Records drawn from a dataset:
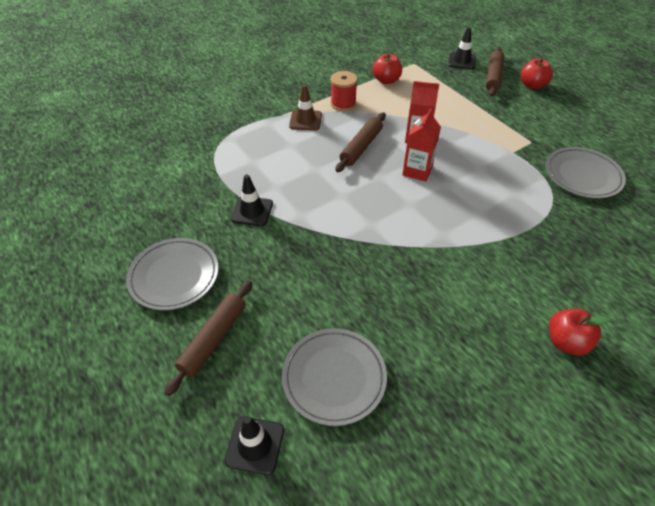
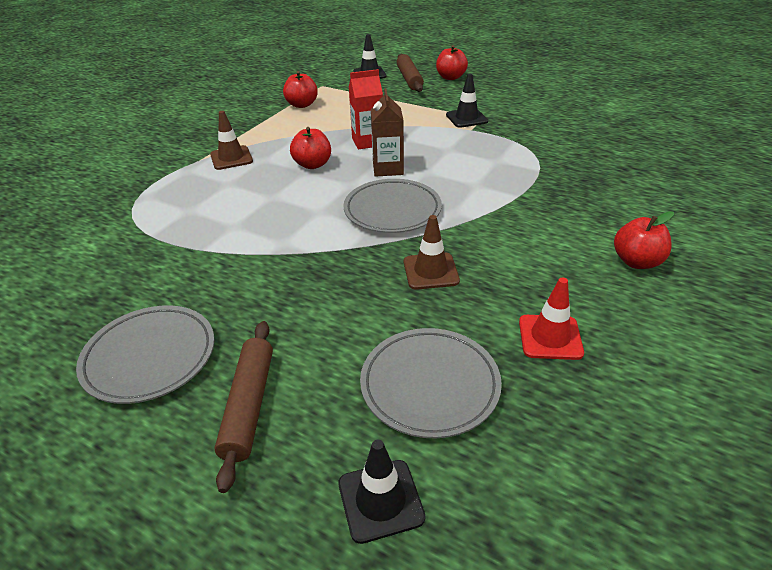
camera: 25 degrees left, 10 degrees down
(252, 211) = (218, 257): black traffic cone -> black traffic cone (466, 118)
(343, 104) = (266, 134): red spool -> none
(361, 147) = (312, 164): brown rolling pin -> red apple
(392, 282) = (431, 271): none -> brown traffic cone
(417, 171) = (388, 168): red carton -> brown carton
(445, 378) = (550, 337): none -> red traffic cone
(582, 176) = (547, 131): grey plate -> grey plate (392, 210)

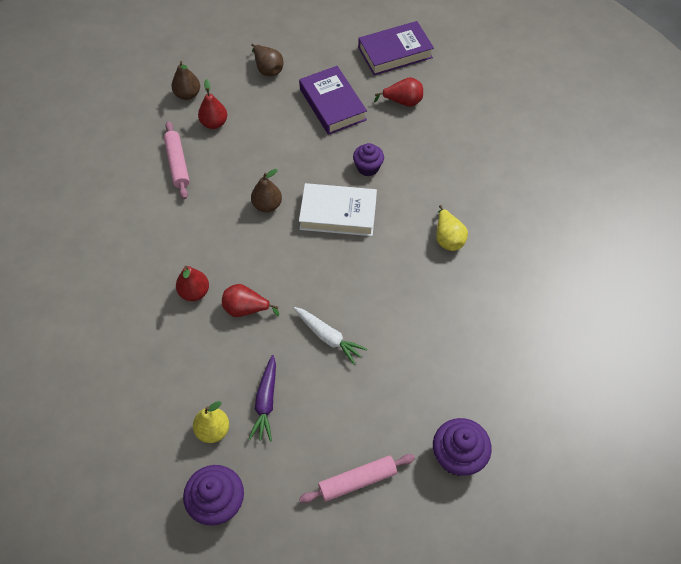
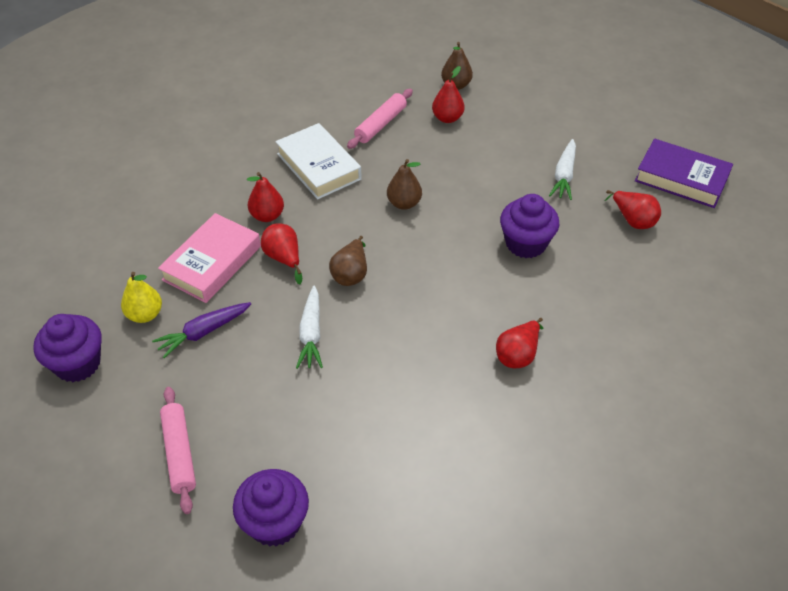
camera: 50 degrees right, 10 degrees down
(205, 356) = (212, 263): none -> pink book
(268, 69) = (546, 112): brown pear -> brown pear (351, 274)
(332, 104) = (564, 175): purple book -> white carrot
(338, 213) = (450, 255): white book -> white book (319, 166)
(357, 480) = (180, 453): pink rolling pin -> pink rolling pin turned 45 degrees clockwise
(368, 167) = (526, 243): purple cupcake -> purple cupcake, size x1.51
(448, 238) = (518, 355): yellow pear -> red pear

Task objective: Retype all entries exactly; omit pictures.

Exercise solution:
camera: 25 degrees left, 10 degrees down
(252, 211) = (218, 257): black traffic cone -> black traffic cone (466, 118)
(343, 104) = (266, 134): red spool -> none
(361, 147) = (312, 164): brown rolling pin -> red apple
(392, 282) = (431, 271): none -> brown traffic cone
(417, 171) = (388, 168): red carton -> brown carton
(445, 378) = (550, 337): none -> red traffic cone
(582, 176) = (547, 131): grey plate -> grey plate (392, 210)

camera: 50 degrees right, 10 degrees down
(205, 356) = (212, 263): none -> pink book
(268, 69) = (546, 112): brown pear -> brown pear (351, 274)
(332, 104) = (564, 175): purple book -> white carrot
(338, 213) = (450, 255): white book -> white book (319, 166)
(357, 480) = (180, 453): pink rolling pin -> pink rolling pin turned 45 degrees clockwise
(368, 167) = (526, 243): purple cupcake -> purple cupcake, size x1.51
(448, 238) = (518, 355): yellow pear -> red pear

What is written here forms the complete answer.